+++ Data +++
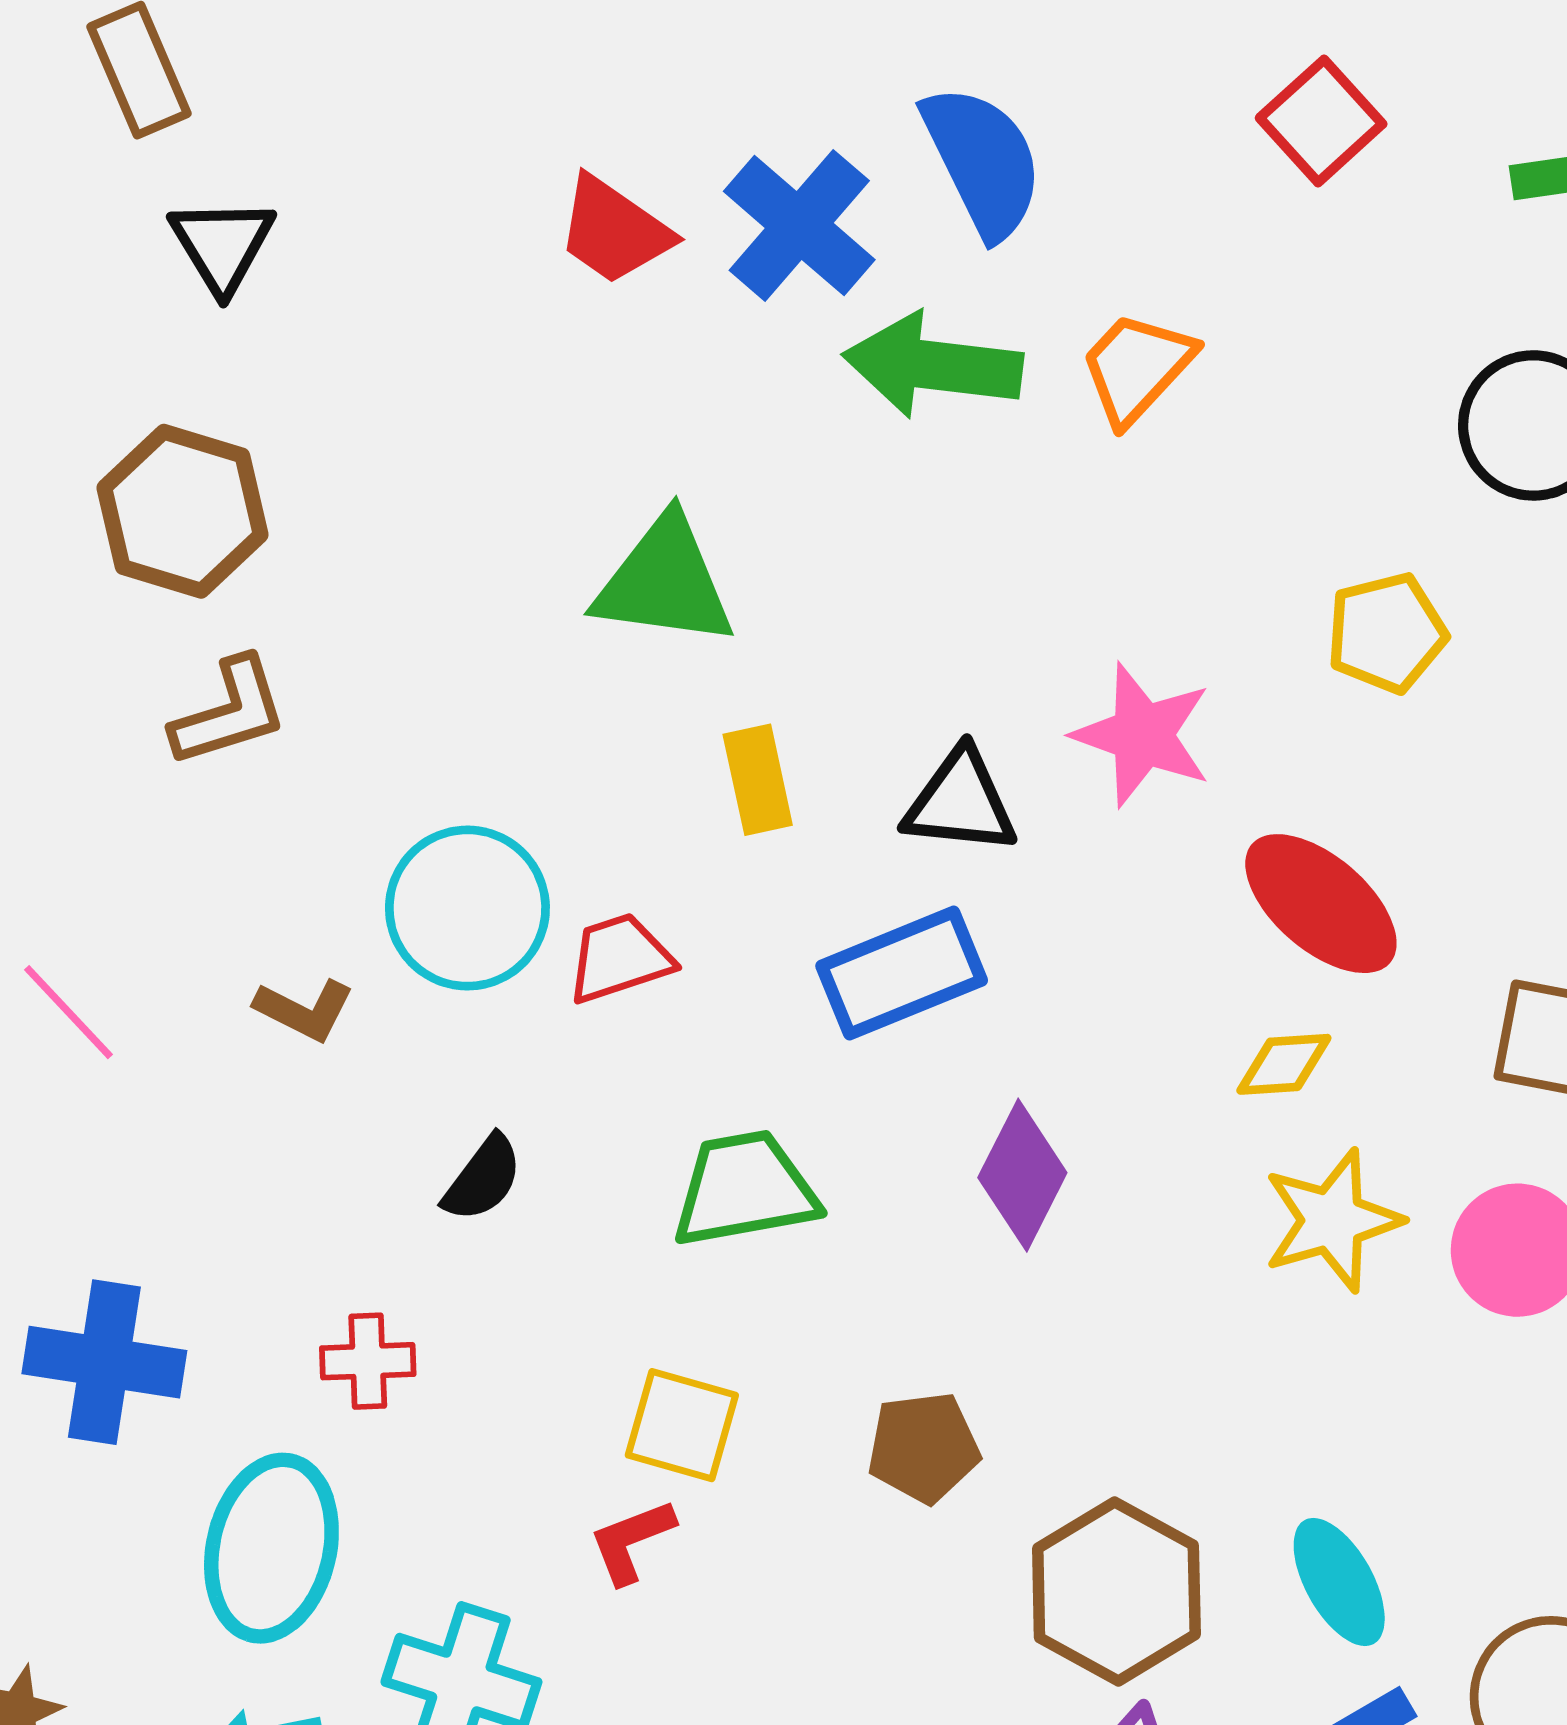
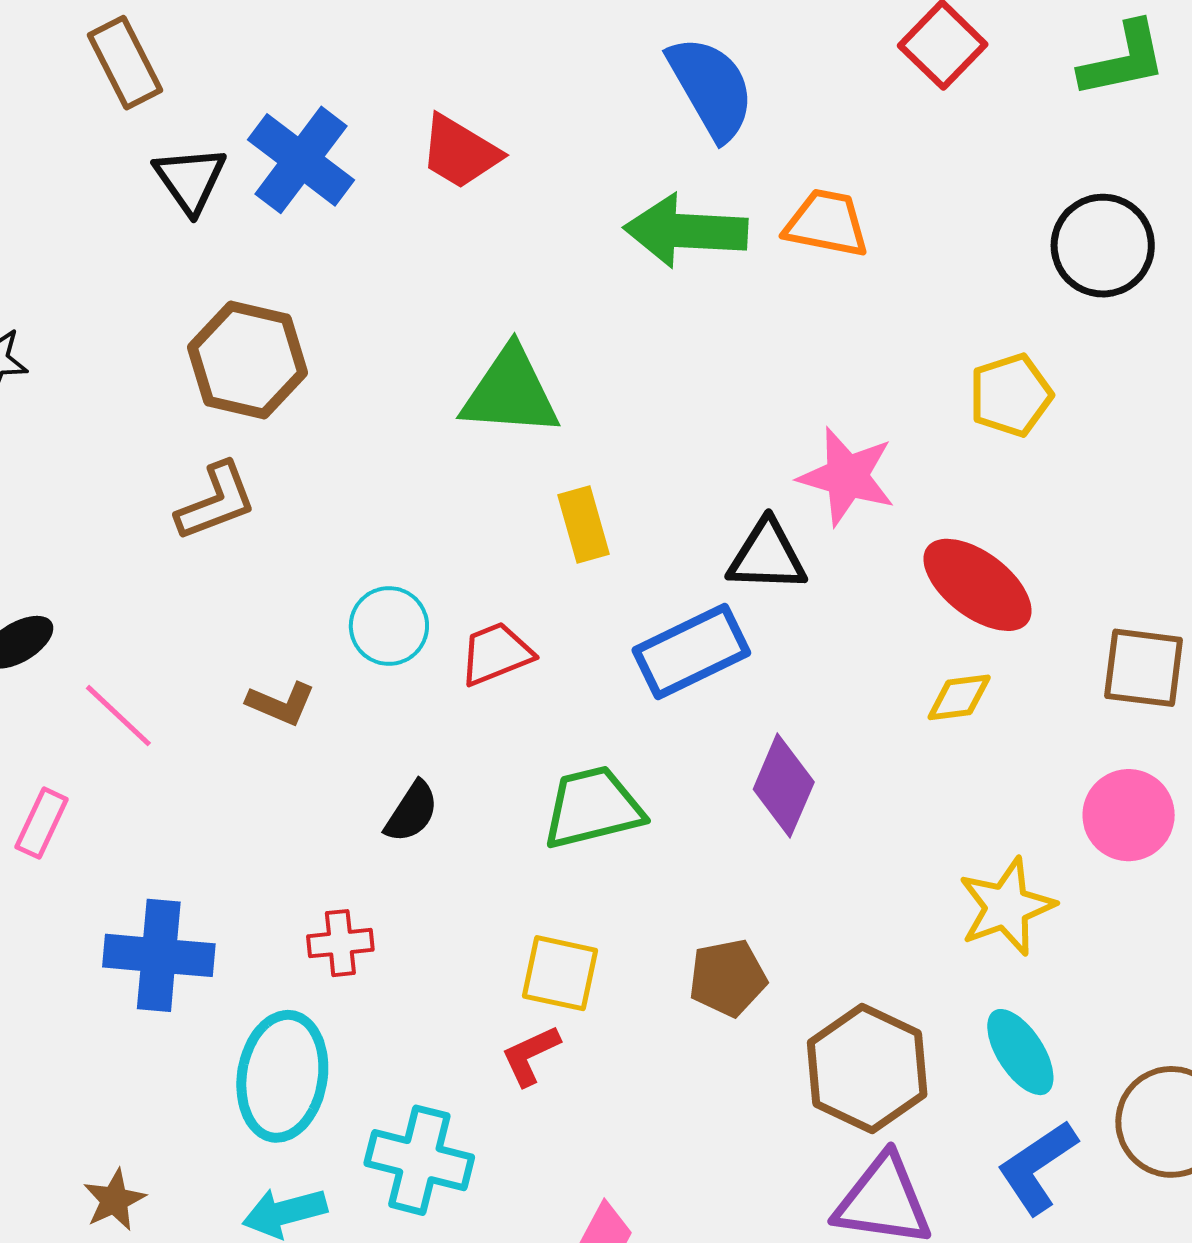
blue cross: (799, 226) -> (301, 160), moved
orange trapezoid: (1137, 368) -> (827, 223), turned 62
brown hexagon: (182, 511) -> (248, 360), moved
black triangle: (960, 802) -> (767, 556), moved
cyan circle: (467, 908) -> (389, 626), size x0.7
yellow star: (1332, 1220) -> (1006, 907), moved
+++
▶ [Work request]:
Where does the word "moved" occur in the records? Return every line that holds it.

▶ [Solution to this exercise]:
blue cross: (799, 226) -> (301, 160), moved
brown hexagon: (182, 511) -> (248, 360), moved
black triangle: (960, 802) -> (767, 556), moved
yellow star: (1332, 1220) -> (1006, 907), moved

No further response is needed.